**EXERCISE AIM**. Retype the data below verbatim; pictures do not belong in the copy.

**EXERCISE MATERIAL**.

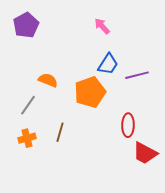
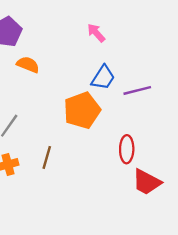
orange semicircle: (48, 80) -> (28, 65), moved

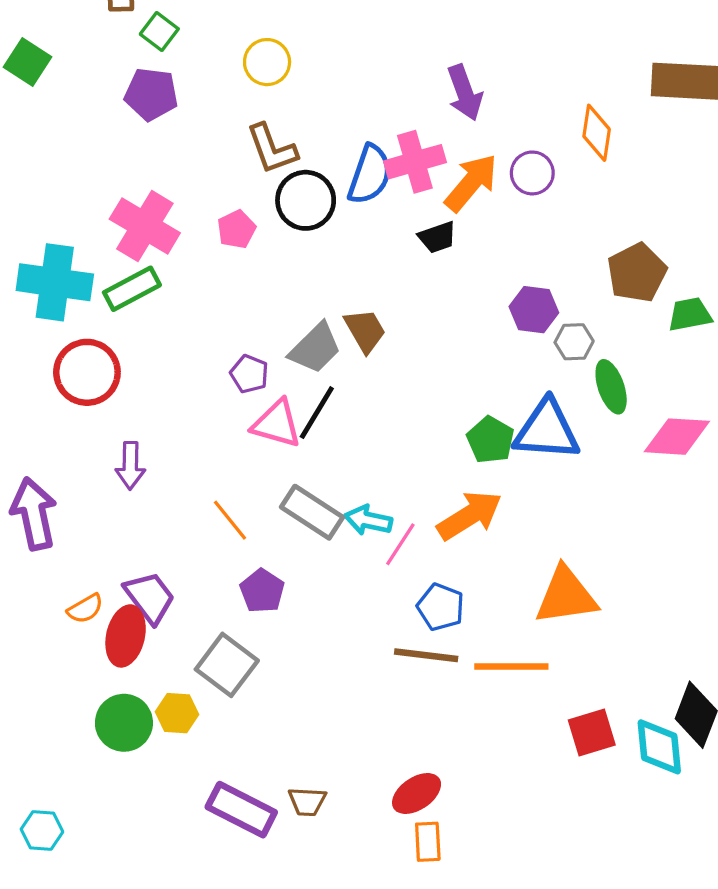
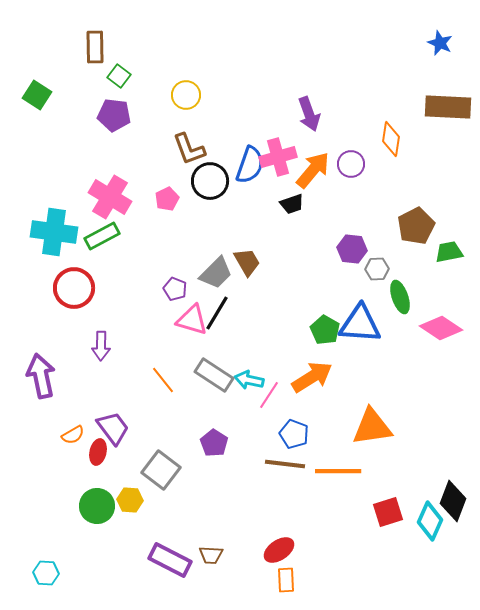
pink diamond: (677, 437) -> (441, 328), turned 30
purple pentagon: (262, 591) -> (214, 443), moved
red ellipse: (126, 636) -> (98, 452), size x0.7
cyan diamond: (659, 747) -> (430, 521), turned 30

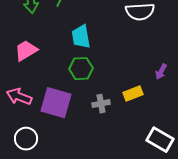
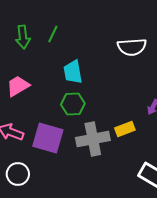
gray cross: (101, 104) -> (93, 139), size x1.8

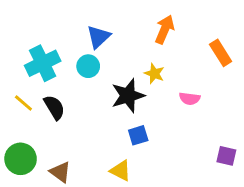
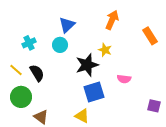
cyan cross: (43, 63) -> (29, 43), size x0.6
pink semicircle: (190, 99) -> (124, 79), moved
blue square: (138, 135) -> (94, 92), size x1.5
green circle: (21, 159) -> (21, 97), moved

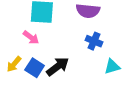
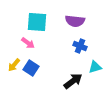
black arrow: (58, 67) -> (73, 81), moved

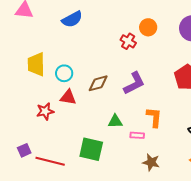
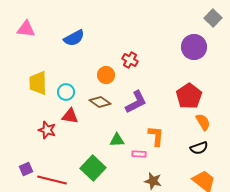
orange circle: (148, 27) -> (106, 75), moved
brown diamond: (98, 83) -> (100, 102), turned 50
red star: (45, 111) -> (47, 130), turned 30
green square: (91, 149) -> (93, 168), turned 30

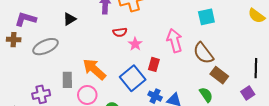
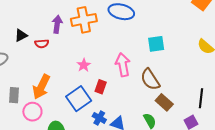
red semicircle: (120, 32) -> (42, 44), moved
orange arrow: (94, 69) -> (41, 87), turned -110

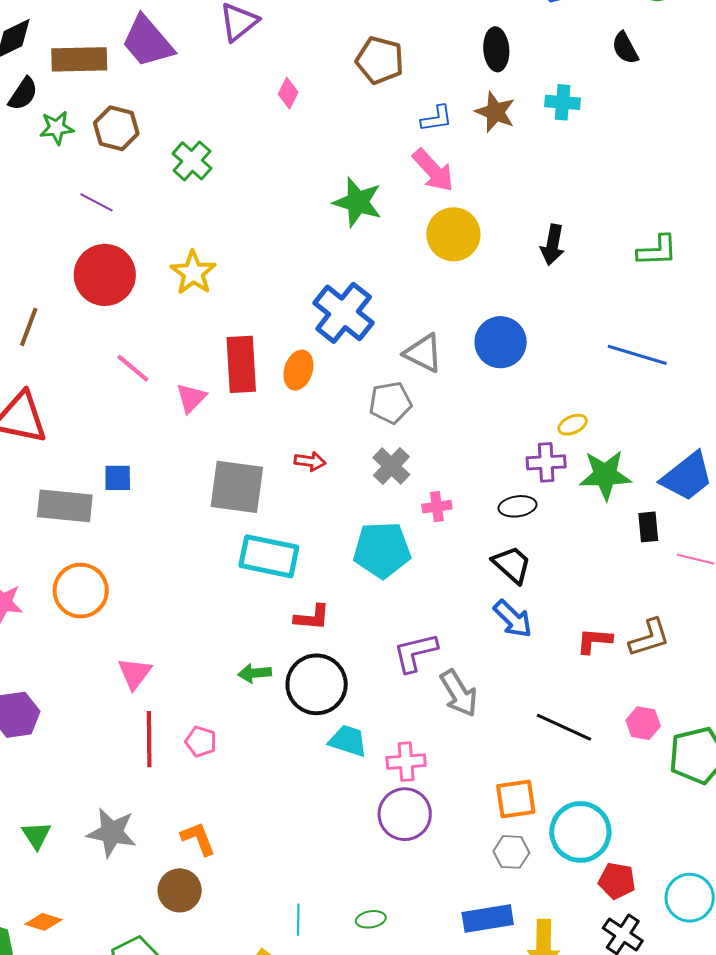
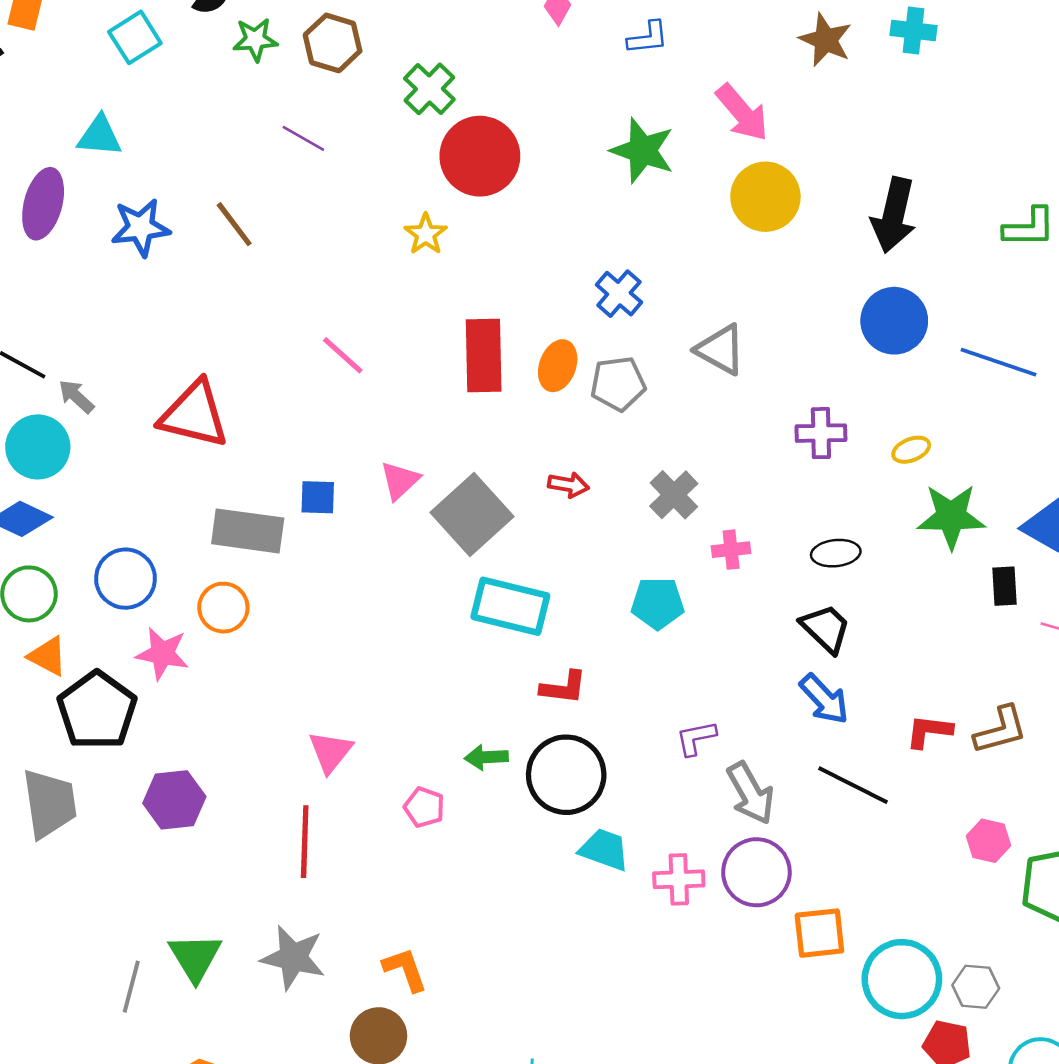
blue L-shape: (437, 118) -> (648, 38), moved
black arrow: (553, 245) -> (894, 215), size x1.4
yellow star: (193, 273) -> (426, 234), size x0.7
red circle: (105, 275) -> (480, 156), moved
blue cross: (344, 313) -> (619, 294), size x0.6
brown line: (29, 327) -> (234, 224), moved, turned -60
blue circle: (501, 342) -> (894, 321), moved
pink triangle: (191, 398) -> (400, 481), moved
gray pentagon: (390, 403) -> (618, 384), moved
purple cross: (546, 462) -> (821, 433), moved
gray square: (237, 487) -> (472, 514), turned 38
cyan pentagon: (382, 550) -> (658, 603), size x0.7
orange circle: (81, 591) -> (223, 608), moved, size x0.7
purple L-shape: (415, 653) -> (696, 738), size x0.7
black line: (564, 727) -> (853, 785), moved
red line: (149, 739) -> (305, 842), moved
pink pentagon: (201, 741) -> (424, 807), moved
purple circle: (405, 814) -> (756, 872), moved
green triangle: (36, 835) -> (195, 957), size x1.4
gray hexagon: (511, 852) -> (976, 987), moved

**OUTPUT OF THE TASK**.
orange semicircle: (48, 80) -> (28, 65), moved

pink diamond: (677, 437) -> (441, 328), turned 30
purple pentagon: (262, 591) -> (214, 443), moved
red ellipse: (126, 636) -> (98, 452), size x0.7
cyan diamond: (659, 747) -> (430, 521), turned 30

gray cross: (101, 104) -> (93, 139), size x1.8

cyan cross: (43, 63) -> (29, 43), size x0.6
pink semicircle: (190, 99) -> (124, 79), moved
blue square: (138, 135) -> (94, 92), size x1.5
green circle: (21, 159) -> (21, 97), moved

black arrow: (58, 67) -> (73, 81), moved

orange circle: (148, 27) -> (106, 75), moved
brown diamond: (98, 83) -> (100, 102), turned 50
red star: (45, 111) -> (47, 130), turned 30
green square: (91, 149) -> (93, 168), turned 30

red semicircle: (120, 32) -> (42, 44), moved
orange arrow: (94, 69) -> (41, 87), turned -110

blue L-shape: (437, 118) -> (648, 38), moved
black arrow: (553, 245) -> (894, 215), size x1.4
yellow star: (193, 273) -> (426, 234), size x0.7
red circle: (105, 275) -> (480, 156), moved
blue cross: (344, 313) -> (619, 294), size x0.6
brown line: (29, 327) -> (234, 224), moved, turned -60
blue circle: (501, 342) -> (894, 321), moved
pink triangle: (191, 398) -> (400, 481), moved
gray pentagon: (390, 403) -> (618, 384), moved
purple cross: (546, 462) -> (821, 433), moved
gray square: (237, 487) -> (472, 514), turned 38
cyan pentagon: (382, 550) -> (658, 603), size x0.7
orange circle: (81, 591) -> (223, 608), moved, size x0.7
purple L-shape: (415, 653) -> (696, 738), size x0.7
black line: (564, 727) -> (853, 785), moved
red line: (149, 739) -> (305, 842), moved
pink pentagon: (201, 741) -> (424, 807), moved
purple circle: (405, 814) -> (756, 872), moved
green triangle: (36, 835) -> (195, 957), size x1.4
gray hexagon: (511, 852) -> (976, 987), moved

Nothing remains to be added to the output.